▼

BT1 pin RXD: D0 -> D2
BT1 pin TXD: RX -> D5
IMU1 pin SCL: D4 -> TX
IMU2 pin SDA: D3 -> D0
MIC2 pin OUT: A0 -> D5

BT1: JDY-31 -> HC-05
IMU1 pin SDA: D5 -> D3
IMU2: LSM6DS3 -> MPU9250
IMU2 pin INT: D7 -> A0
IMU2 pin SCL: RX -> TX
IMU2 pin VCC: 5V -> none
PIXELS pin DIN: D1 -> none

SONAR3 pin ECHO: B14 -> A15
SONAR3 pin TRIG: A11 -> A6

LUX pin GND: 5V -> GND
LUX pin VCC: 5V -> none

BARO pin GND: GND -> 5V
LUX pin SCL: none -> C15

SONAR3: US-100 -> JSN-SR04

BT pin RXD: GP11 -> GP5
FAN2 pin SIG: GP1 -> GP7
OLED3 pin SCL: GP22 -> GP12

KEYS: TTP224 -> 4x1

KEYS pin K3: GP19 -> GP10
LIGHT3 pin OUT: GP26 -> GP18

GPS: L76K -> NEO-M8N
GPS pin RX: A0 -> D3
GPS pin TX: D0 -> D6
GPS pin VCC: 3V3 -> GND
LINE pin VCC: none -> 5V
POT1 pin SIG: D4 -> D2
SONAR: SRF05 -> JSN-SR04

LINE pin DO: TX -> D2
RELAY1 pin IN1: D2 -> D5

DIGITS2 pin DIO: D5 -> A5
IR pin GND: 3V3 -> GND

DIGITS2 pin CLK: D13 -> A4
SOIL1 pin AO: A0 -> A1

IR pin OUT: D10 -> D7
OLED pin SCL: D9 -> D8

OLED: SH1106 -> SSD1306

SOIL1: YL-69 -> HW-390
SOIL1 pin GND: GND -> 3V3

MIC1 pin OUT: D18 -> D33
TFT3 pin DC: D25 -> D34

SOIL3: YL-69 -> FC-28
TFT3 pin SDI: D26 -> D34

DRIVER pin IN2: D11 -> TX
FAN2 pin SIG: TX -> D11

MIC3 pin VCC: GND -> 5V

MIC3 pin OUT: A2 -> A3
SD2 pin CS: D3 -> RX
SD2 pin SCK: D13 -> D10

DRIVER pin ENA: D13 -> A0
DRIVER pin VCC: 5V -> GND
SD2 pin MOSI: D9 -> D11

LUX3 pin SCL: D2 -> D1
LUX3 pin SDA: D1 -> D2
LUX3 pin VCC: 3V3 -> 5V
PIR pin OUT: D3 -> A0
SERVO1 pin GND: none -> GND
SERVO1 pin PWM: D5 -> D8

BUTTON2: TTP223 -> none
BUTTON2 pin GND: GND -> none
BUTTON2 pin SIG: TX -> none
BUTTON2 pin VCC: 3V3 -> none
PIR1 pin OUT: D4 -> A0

▲

_WHAT TO PRODUCE_:
All the records above need to be transcribed exactly and in full.

_TASK RESPONSE_:
BT1 pin RXD: D0 -> D2
BT1 pin TXD: RX -> D5
IMU1 pin SCL: D4 -> TX
IMU2 pin SDA: D3 -> D0
MIC2 pin OUT: A0 -> D5

BT1: JDY-31 -> HC-05
IMU1 pin SDA: D5 -> D3
IMU2: LSM6DS3 -> MPU9250
IMU2 pin INT: D7 -> A0
IMU2 pin SCL: RX -> TX
IMU2 pin VCC: 5V -> none
PIXELS pin DIN: D1 -> none

SONAR3 pin ECHO: B14 -> A15
SONAR3 pin TRIG: A11 -> A6

LUX pin GND: 5V -> GND
LUX pin VCC: 5V -> none

BARO pin GND: GND -> 5V
LUX pin SCL: none -> C15

SONAR3: US-100 -> JSN-SR04

BT pin RXD: GP11 -> GP5
FAN2 pin SIG: GP1 -> GP7
OLED3 pin SCL: GP22 -> GP12

KEYS: TTP224 -> 4x1

KEYS pin K3: GP19 -> GP10
LIGHT3 pin OUT: GP26 -> GP18

GPS: L76K -> NEO-M8N
GPS pin RX: A0 -> D3
GPS pin TX: D0 -> D6
GPS pin VCC: 3V3 -> GND
LINE pin VCC: none -> 5V
POT1 pin SIG: D4 -> D2
SONAR: SRF05 -> JSN-SR04

LINE pin DO: TX -> D2
RELAY1 pin IN1: D2 -> D5

DIGITS2 pin DIO: D5 -> A5
IR pin GND: 3V3 -> GND

DIGITS2 pin CLK: D13 -> A4
SOIL1 pin AO: A0 -> A1

IR pin OUT: D10 -> D7
OLED pin SCL: D9 -> D8

OLED: SH1106 -> SSD1306

SOIL1: YL-69 -> HW-390
SOIL1 pin GND: GND -> 3V3

MIC1 pin OUT: D18 -> D33
TFT3 pin DC: D25 -> D34

SOIL3: YL-69 -> FC-28
TFT3 pin SDI: D26 -> D34

DRIVER pin IN2: D11 -> TX
FAN2 pin SIG: TX -> D11

MIC3 pin VCC: GND -> 5V

MIC3 pin OUT: A2 -> A3
SD2 pin CS: D3 -> RX
SD2 pin SCK: D13 -> D10

DRIVER pin ENA: D13 -> A0
DRIVER pin VCC: 5V -> GND
SD2 pin MOSI: D9 -> D11

LUX3 pin SCL: D2 -> D1
LUX3 pin SDA: D1 -> D2
LUX3 pin VCC: 3V3 -> 5V
PIR pin OUT: D3 -> A0
SERVO1 pin GND: none -> GND
SERVO1 pin PWM: D5 -> D8

BUTTON2: TTP223 -> none
BUTTON2 pin GND: GND -> none
BUTTON2 pin SIG: TX -> none
BUTTON2 pin VCC: 3V3 -> none
PIR1 pin OUT: D4 -> A0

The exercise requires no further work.